Material for this exercise:

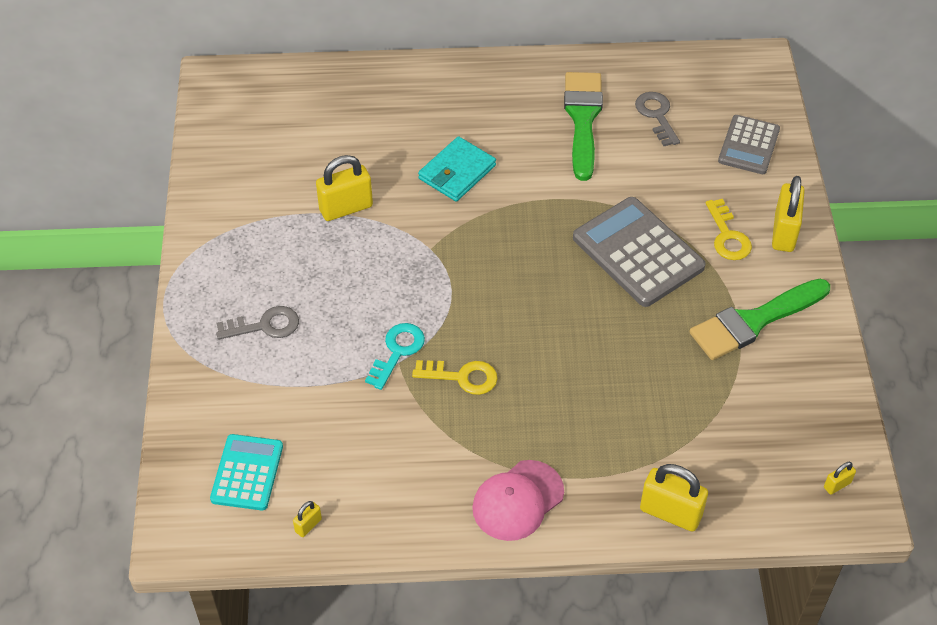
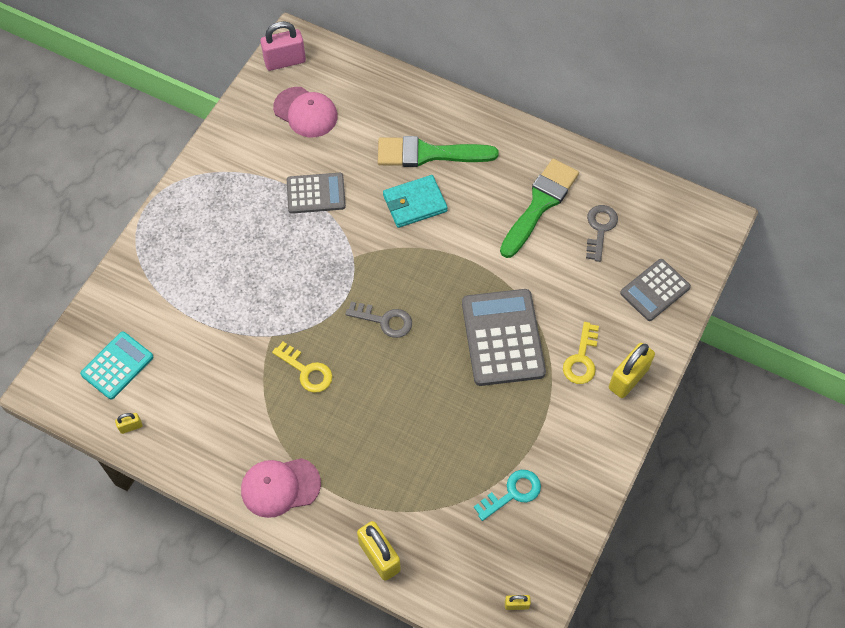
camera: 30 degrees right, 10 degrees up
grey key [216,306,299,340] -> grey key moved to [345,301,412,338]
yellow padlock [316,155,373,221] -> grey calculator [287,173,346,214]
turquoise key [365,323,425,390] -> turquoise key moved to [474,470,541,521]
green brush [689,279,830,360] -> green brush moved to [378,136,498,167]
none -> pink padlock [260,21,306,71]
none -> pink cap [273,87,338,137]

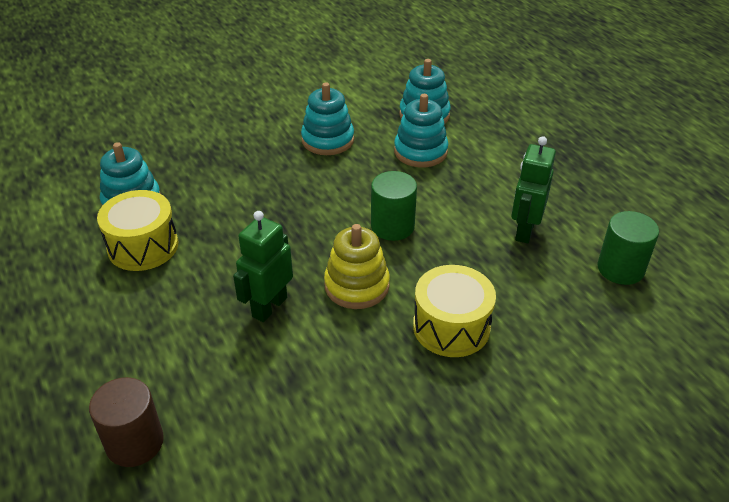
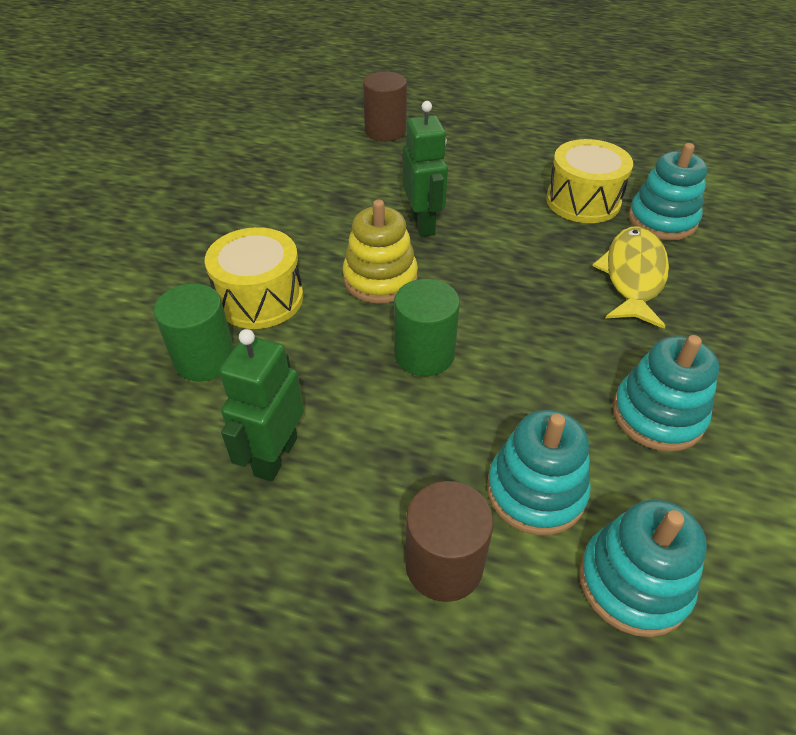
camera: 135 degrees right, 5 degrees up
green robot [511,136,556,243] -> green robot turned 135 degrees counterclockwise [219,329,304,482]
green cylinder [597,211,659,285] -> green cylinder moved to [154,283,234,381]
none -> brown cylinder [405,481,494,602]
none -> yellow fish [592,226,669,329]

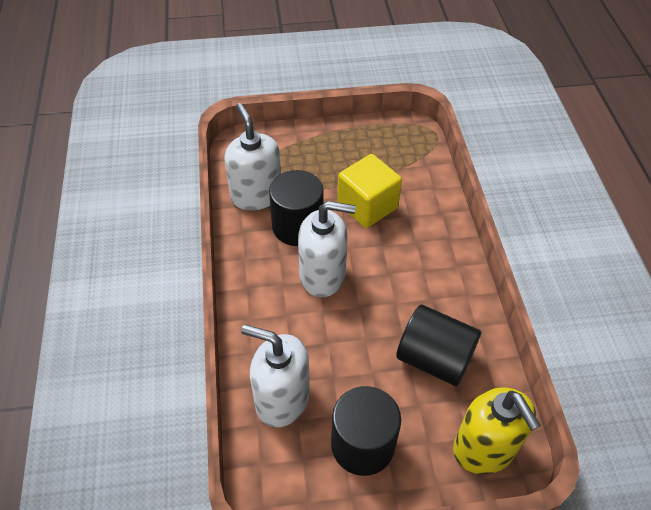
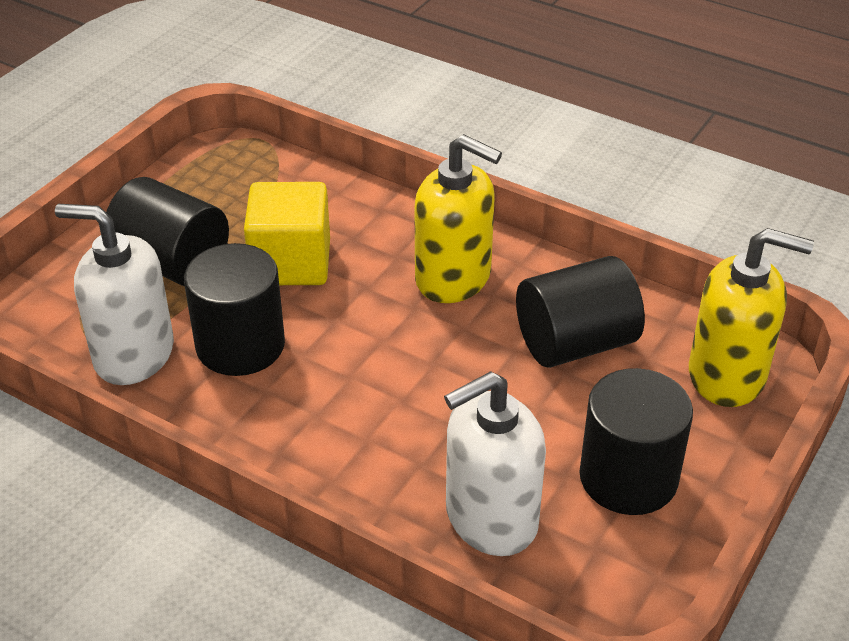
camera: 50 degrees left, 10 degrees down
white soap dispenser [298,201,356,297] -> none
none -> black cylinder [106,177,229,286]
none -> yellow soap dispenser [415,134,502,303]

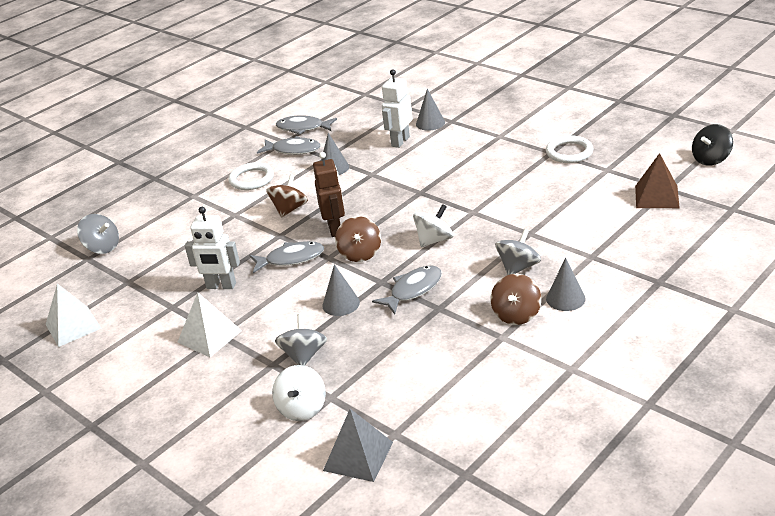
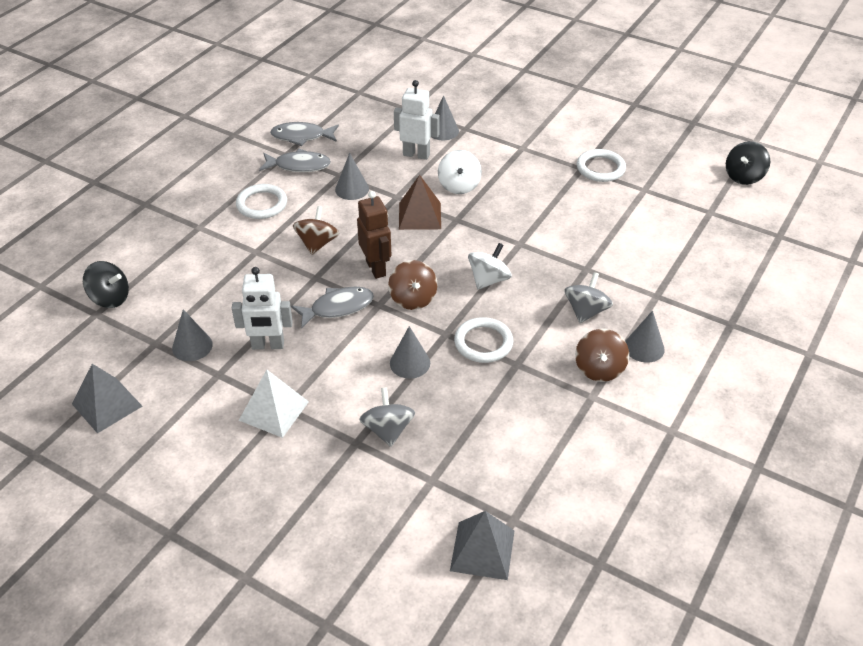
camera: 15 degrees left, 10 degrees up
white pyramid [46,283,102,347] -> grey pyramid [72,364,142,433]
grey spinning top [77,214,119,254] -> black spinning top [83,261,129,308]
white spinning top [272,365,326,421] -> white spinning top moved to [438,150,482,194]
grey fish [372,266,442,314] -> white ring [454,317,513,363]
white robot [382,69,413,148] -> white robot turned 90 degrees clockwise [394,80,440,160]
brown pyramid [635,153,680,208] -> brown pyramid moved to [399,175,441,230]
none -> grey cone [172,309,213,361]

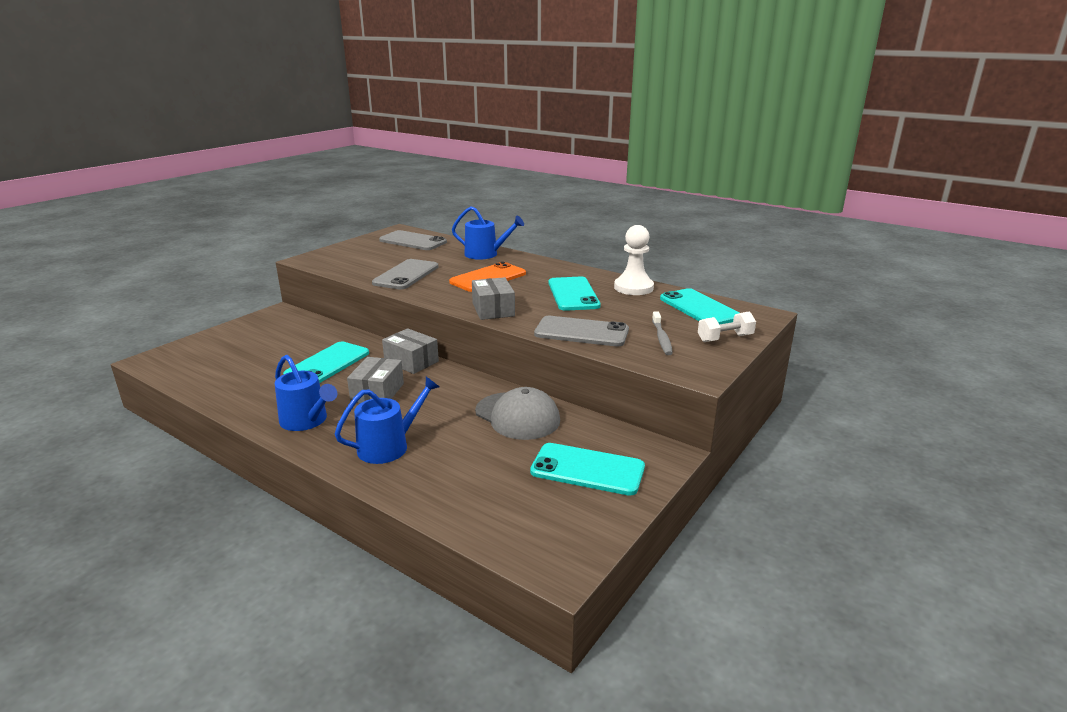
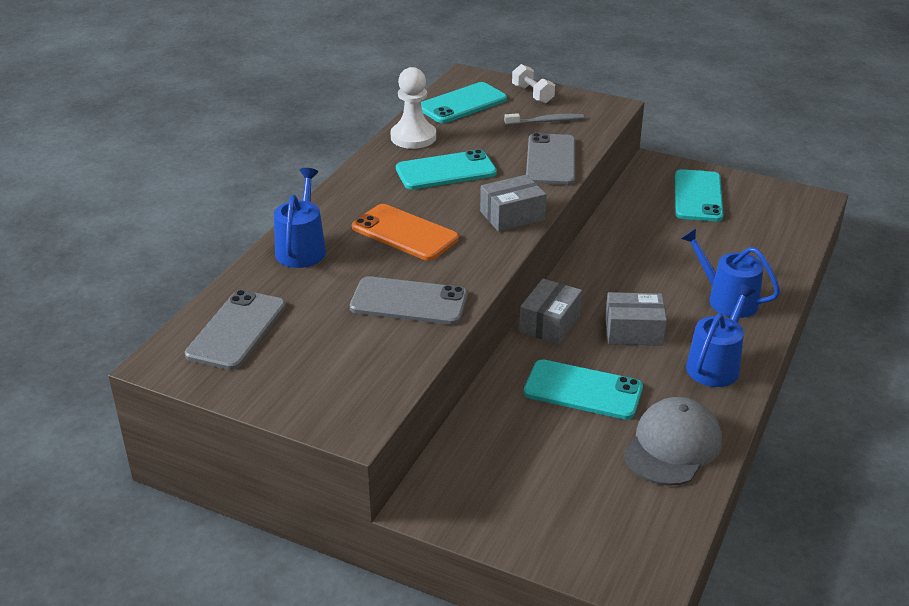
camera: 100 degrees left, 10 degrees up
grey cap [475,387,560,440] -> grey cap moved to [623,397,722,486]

Directions for this task: Within the data, how many lines hold the word "fish"? State only that number.

Result below: 2